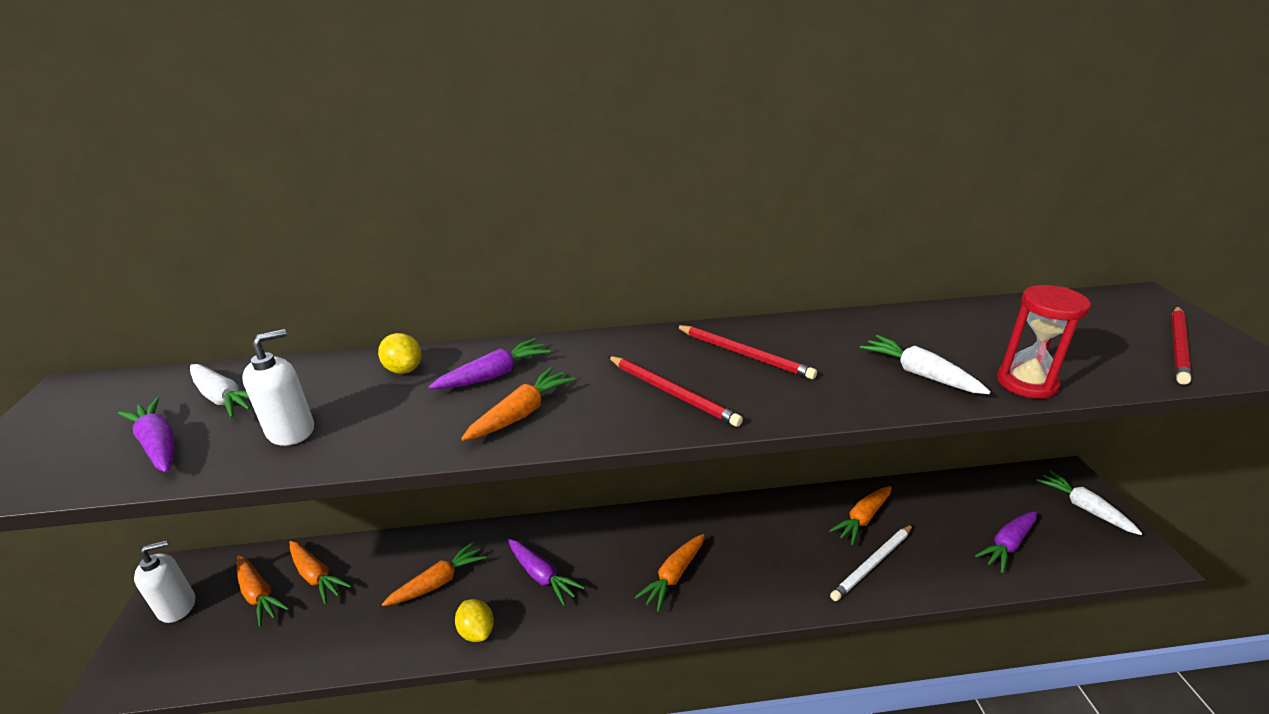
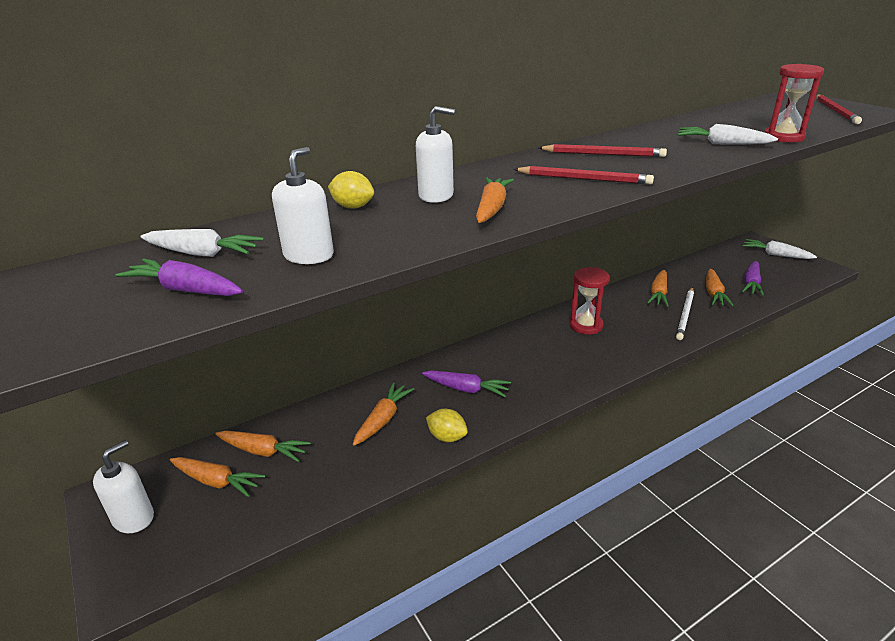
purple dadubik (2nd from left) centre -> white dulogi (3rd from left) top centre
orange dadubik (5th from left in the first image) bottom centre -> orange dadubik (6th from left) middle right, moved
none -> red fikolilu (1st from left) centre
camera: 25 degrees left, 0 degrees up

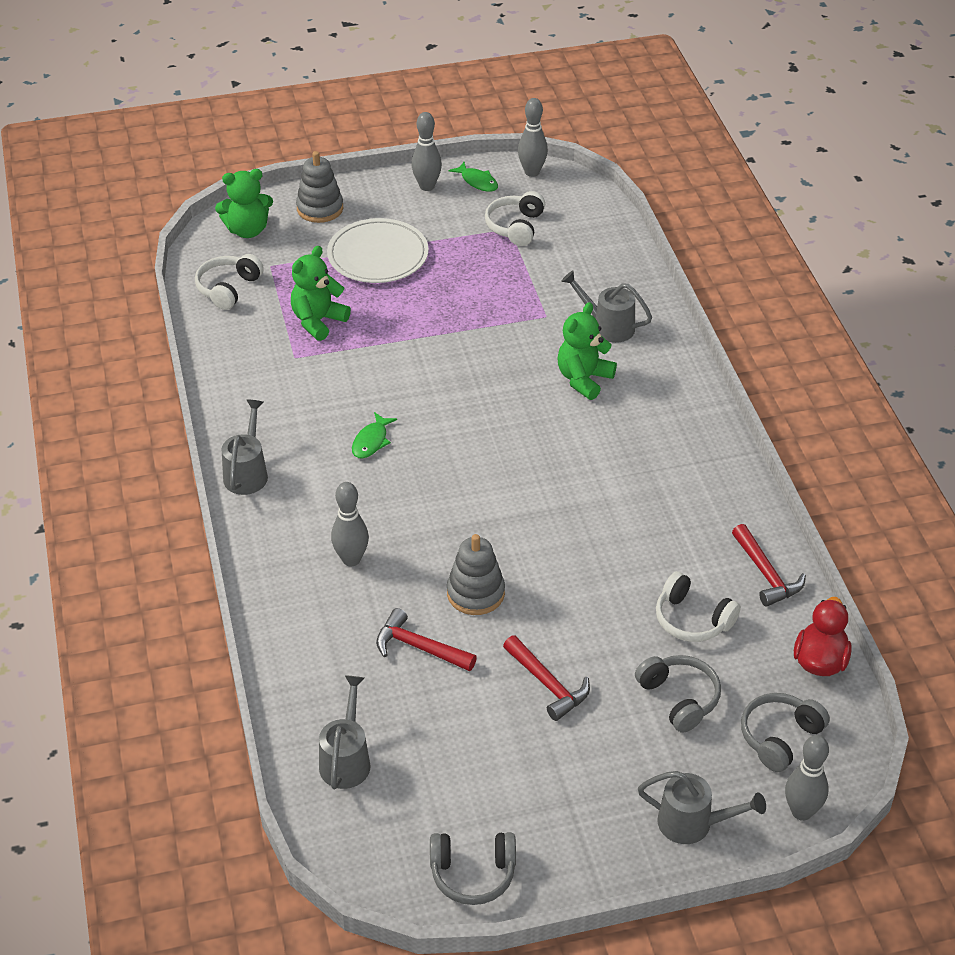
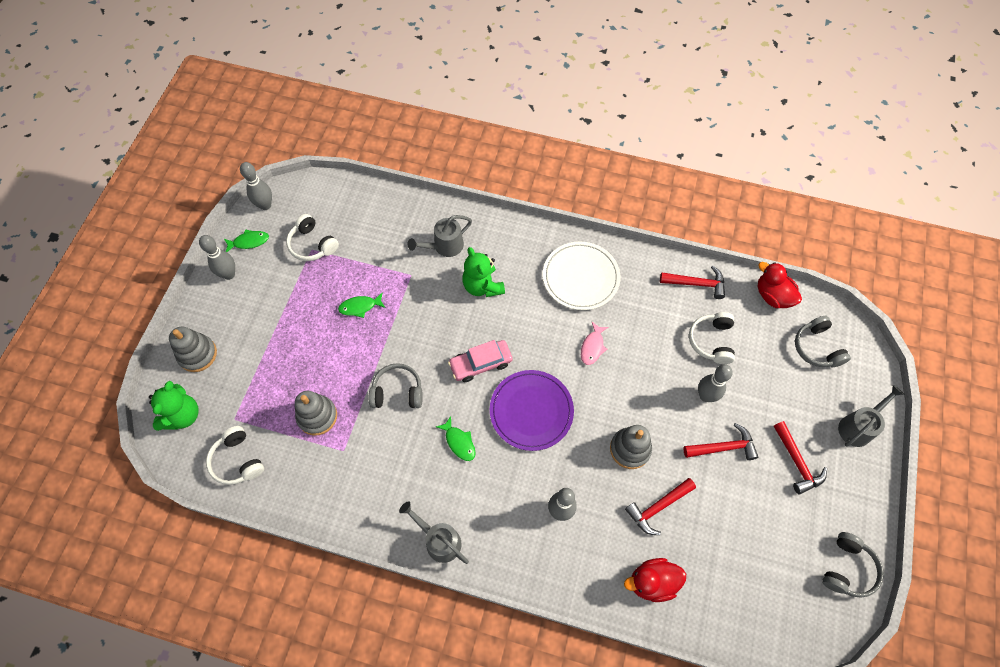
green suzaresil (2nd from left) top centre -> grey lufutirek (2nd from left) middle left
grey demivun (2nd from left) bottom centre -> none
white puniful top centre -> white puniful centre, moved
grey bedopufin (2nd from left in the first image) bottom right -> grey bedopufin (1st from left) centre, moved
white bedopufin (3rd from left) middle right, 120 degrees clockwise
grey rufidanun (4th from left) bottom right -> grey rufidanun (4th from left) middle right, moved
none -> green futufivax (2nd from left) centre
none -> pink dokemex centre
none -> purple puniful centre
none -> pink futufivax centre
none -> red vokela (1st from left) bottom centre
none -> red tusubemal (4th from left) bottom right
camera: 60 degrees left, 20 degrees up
--------------------------------
## What to do
An exact retyping of the lines from the one with "grey rufidanun (4th from left) bottom" to the end of the material above, with both ends included and nothing added, is the required answer.

## Task response
grey rufidanun (4th from left) bottom right -> grey rufidanun (4th from left) middle right, moved
none -> green futufivax (2nd from left) centre
none -> pink dokemex centre
none -> purple puniful centre
none -> pink futufivax centre
none -> red vokela (1st from left) bottom centre
none -> red tusubemal (4th from left) bottom right
camera: 60 degrees left, 20 degrees up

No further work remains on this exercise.